** Opening Exercise data block **

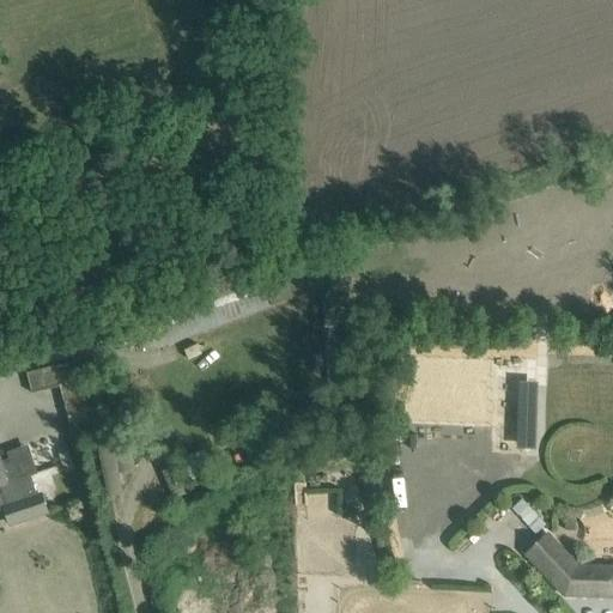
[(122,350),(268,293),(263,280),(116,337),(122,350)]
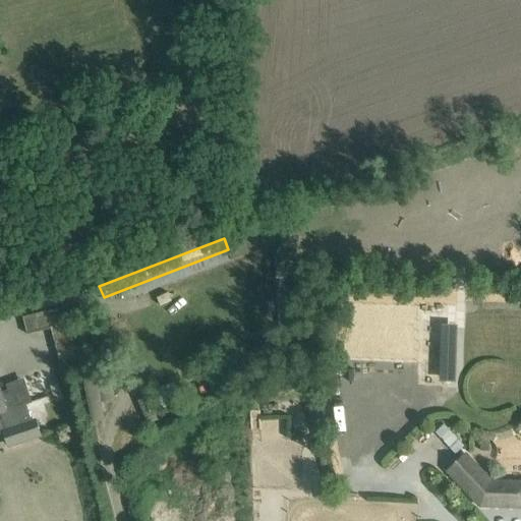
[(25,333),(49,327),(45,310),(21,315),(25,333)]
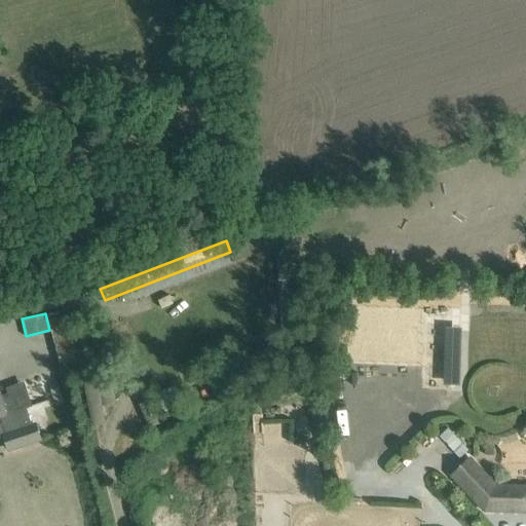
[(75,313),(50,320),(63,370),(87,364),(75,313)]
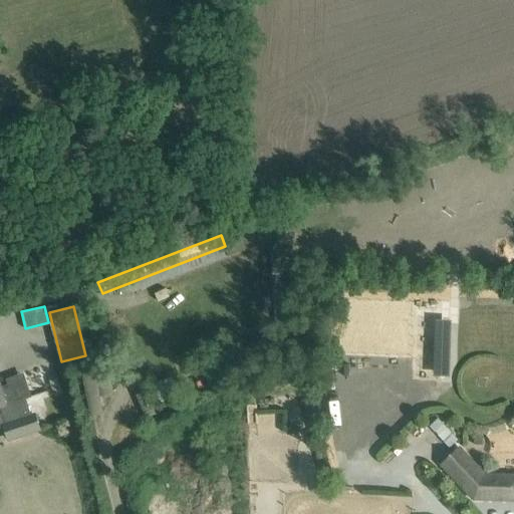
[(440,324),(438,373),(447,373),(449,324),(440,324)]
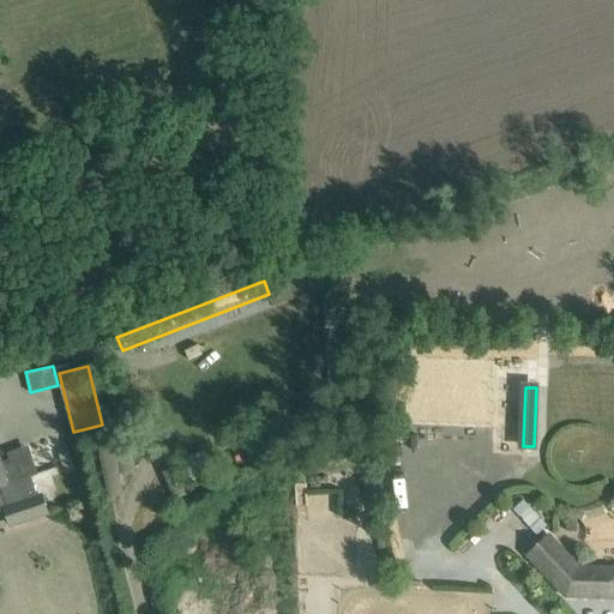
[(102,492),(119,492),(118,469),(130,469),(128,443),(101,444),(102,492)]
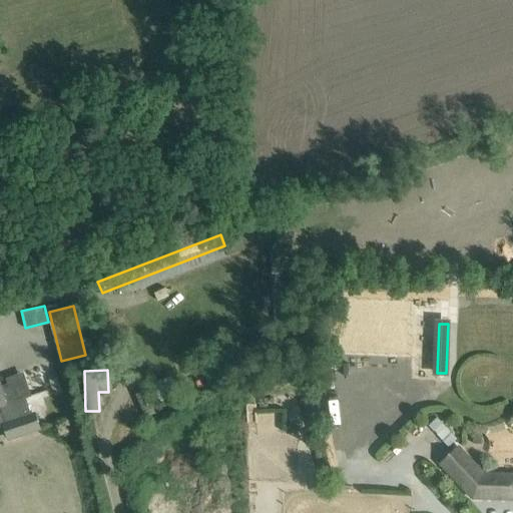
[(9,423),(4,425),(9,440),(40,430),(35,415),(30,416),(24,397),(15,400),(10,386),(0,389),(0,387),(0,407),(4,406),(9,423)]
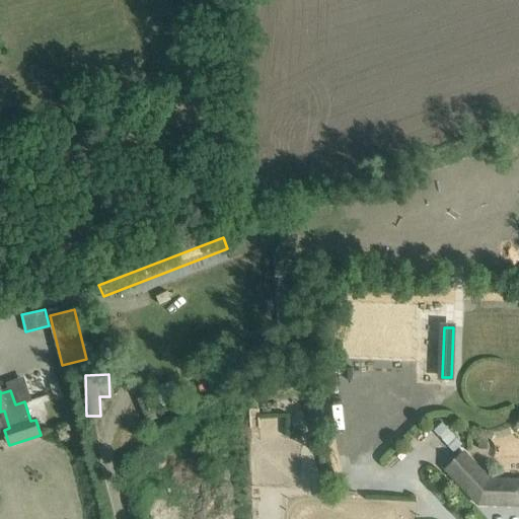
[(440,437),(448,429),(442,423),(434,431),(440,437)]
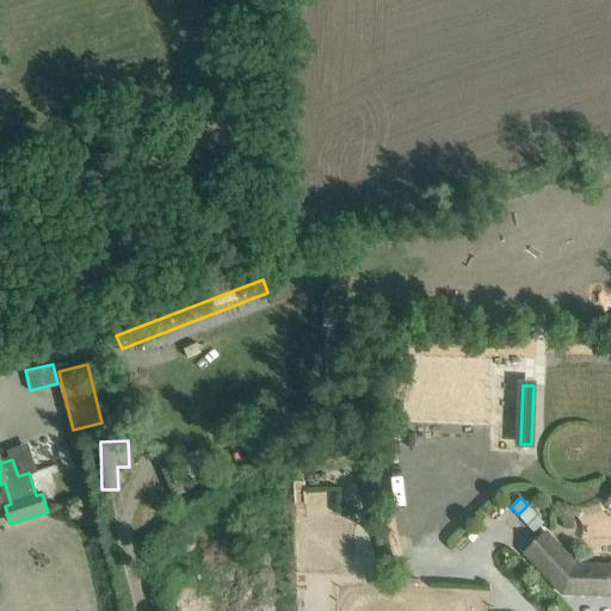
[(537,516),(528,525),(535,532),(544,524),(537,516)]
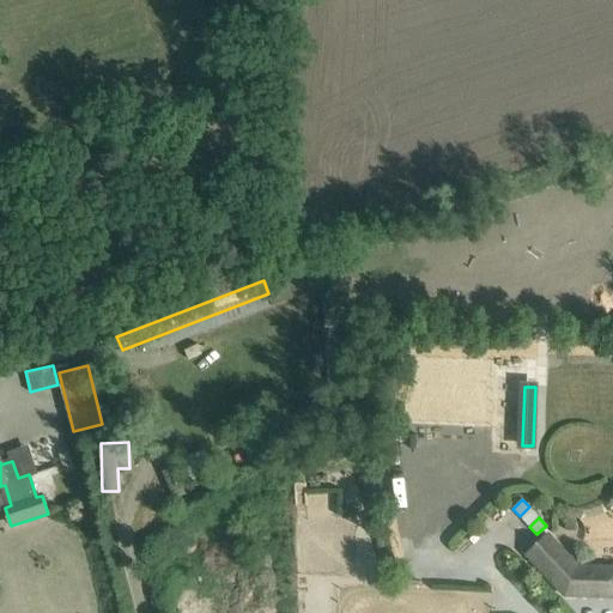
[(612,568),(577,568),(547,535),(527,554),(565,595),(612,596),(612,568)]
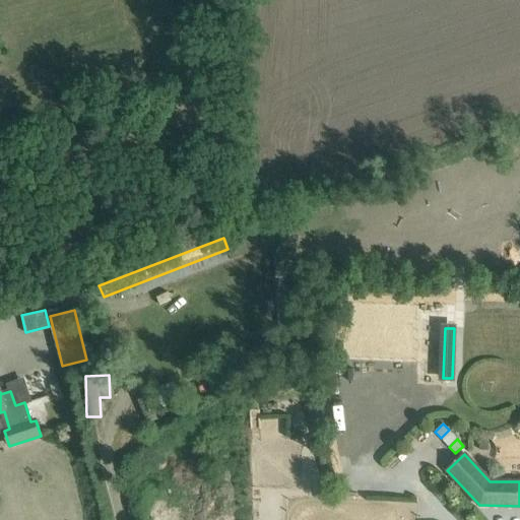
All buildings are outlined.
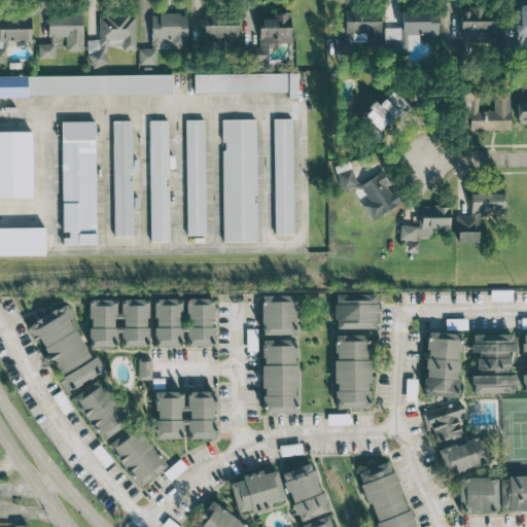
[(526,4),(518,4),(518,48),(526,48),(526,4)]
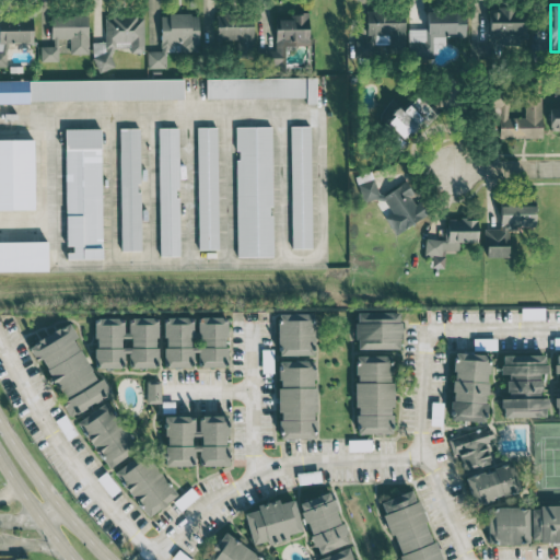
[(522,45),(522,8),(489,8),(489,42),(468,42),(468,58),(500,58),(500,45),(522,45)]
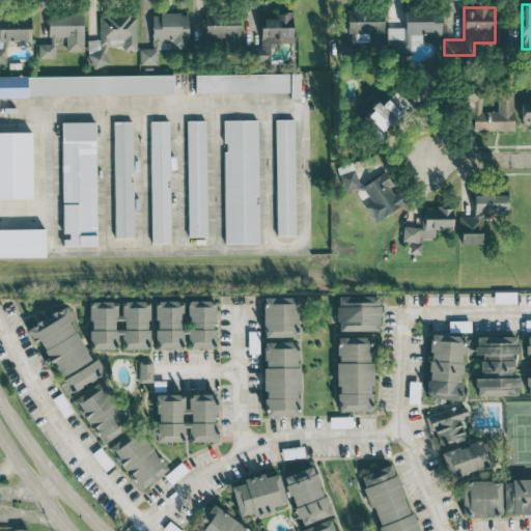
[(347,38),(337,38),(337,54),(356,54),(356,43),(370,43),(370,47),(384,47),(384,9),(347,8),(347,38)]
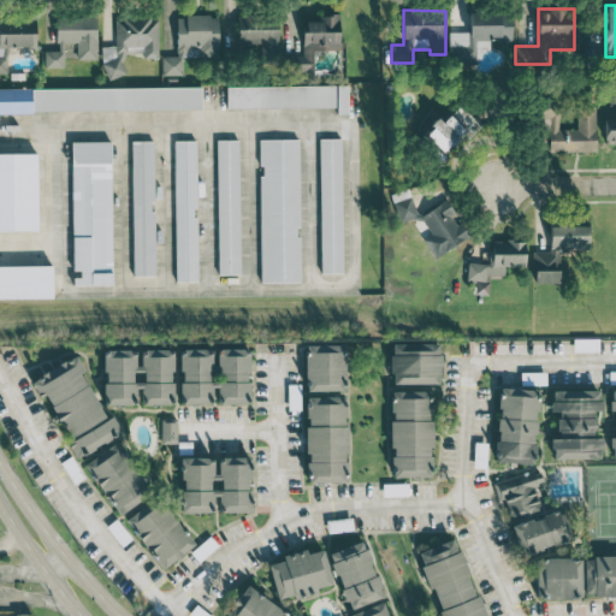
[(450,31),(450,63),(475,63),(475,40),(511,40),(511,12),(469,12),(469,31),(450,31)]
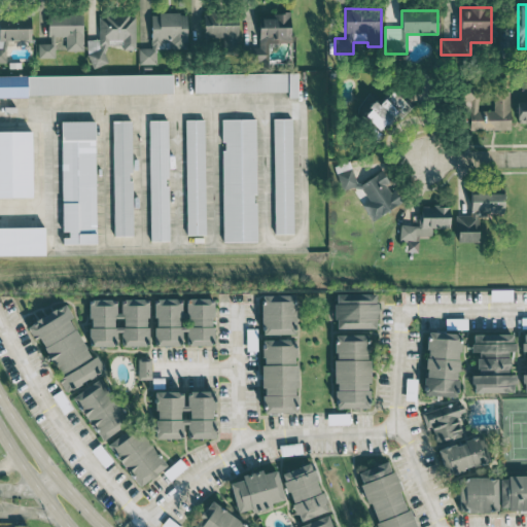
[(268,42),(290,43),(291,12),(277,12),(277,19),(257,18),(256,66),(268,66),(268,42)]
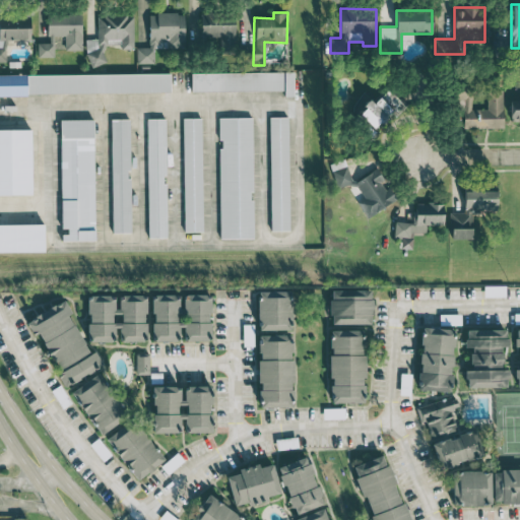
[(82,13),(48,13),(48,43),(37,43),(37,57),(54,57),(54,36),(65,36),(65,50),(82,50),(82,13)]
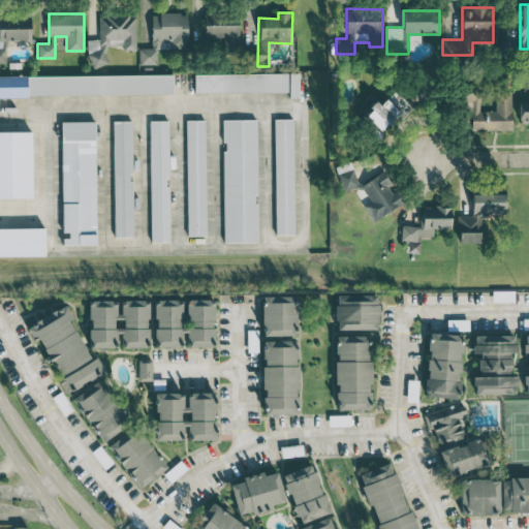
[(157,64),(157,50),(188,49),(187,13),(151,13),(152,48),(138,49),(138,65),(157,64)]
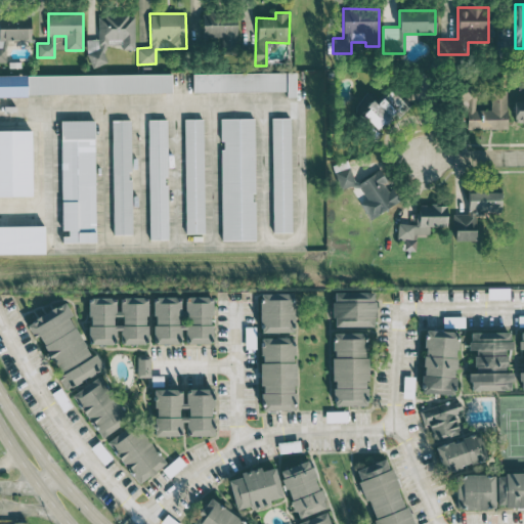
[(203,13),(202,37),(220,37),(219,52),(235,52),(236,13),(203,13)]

** Closing Exercise data block **

- Task -
Reproduce every record in full. Leave out the images.

- Task output -
[(122,350),(268,293),(263,280),(116,337),(122,350)]
[(25,333),(49,327),(45,310),(21,315),(25,333)]
[(75,313),(50,320),(63,370),(87,364),(75,313)]
[(440,324),(438,373),(447,373),(449,324),(440,324)]
[(102,492),(119,492),(118,469),(130,469),(128,443),(101,444),(102,492)]
[(9,423),(4,425),(9,440),(40,430),(35,415),(30,416),(24,397),(15,400),(10,386),(0,389),(0,387),(0,407),(4,406),(9,423)]
[(440,437),(448,429),(442,423),(434,431),(440,437)]
[(537,516),(528,525),(535,532),(544,524),(537,516)]
[(612,568),(577,568),(547,535),(527,554),(565,595),(612,596),(612,568)]
All buildings are outlined.
[(526,4),(518,4),(518,48),(526,48),(526,4)]
[(522,45),(522,8),(489,8),(489,42),(468,42),(468,58),(500,58),(500,45),(522,45)]
[(347,38),(337,38),(337,54),(356,54),(356,43),(370,43),(370,47),(384,47),(384,9),(347,8),(347,38)]
[(450,31),(450,63),(475,63),(475,40),(511,40),(511,12),(469,12),(469,31),(450,31)]
[(268,42),(290,43),(291,12),(277,12),(277,19),(257,18),(256,66),(268,66),(268,42)]
[(82,13),(48,13),(48,43),(37,43),(37,57),(54,57),(54,36),(65,36),(65,50),(82,50),(82,13)]
[(157,64),(157,50),(188,49),(187,13),(151,13),(152,48),(138,49),(138,65),(157,64)]
[(203,13),(202,37),(220,37),(219,52),(235,52),(236,13),(203,13)]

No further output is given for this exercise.